[Supplied records]
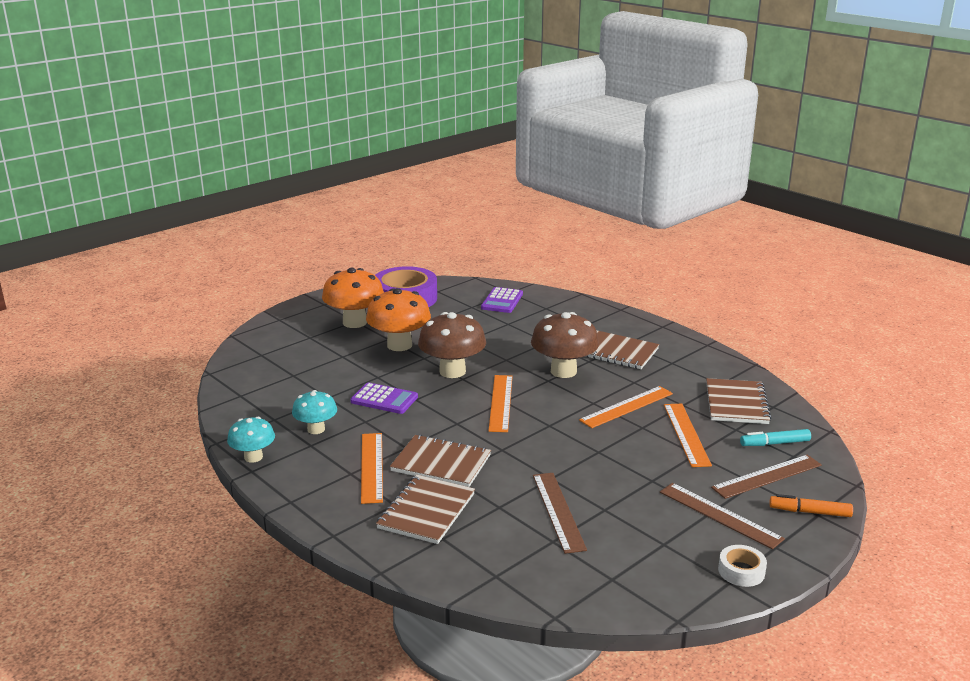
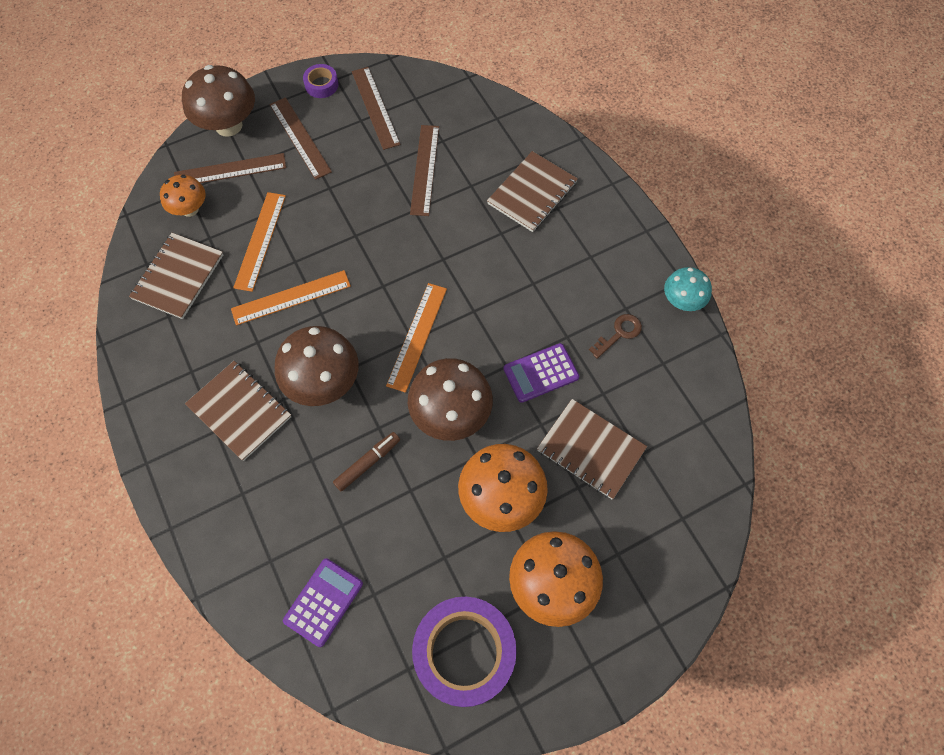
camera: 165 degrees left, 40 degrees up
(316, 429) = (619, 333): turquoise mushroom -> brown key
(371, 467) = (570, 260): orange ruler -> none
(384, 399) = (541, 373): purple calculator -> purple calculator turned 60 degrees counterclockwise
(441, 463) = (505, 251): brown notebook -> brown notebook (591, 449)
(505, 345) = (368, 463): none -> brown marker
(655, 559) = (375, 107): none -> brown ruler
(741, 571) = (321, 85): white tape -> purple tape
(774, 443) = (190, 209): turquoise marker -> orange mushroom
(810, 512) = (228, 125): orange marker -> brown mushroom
[/Supplied records]
- [Problem statement]
Consider the entries above and return each line with the string "none".

- [Solution to this task]
(371, 467) = (570, 260): orange ruler -> none
(505, 345) = (368, 463): none -> brown marker
(655, 559) = (375, 107): none -> brown ruler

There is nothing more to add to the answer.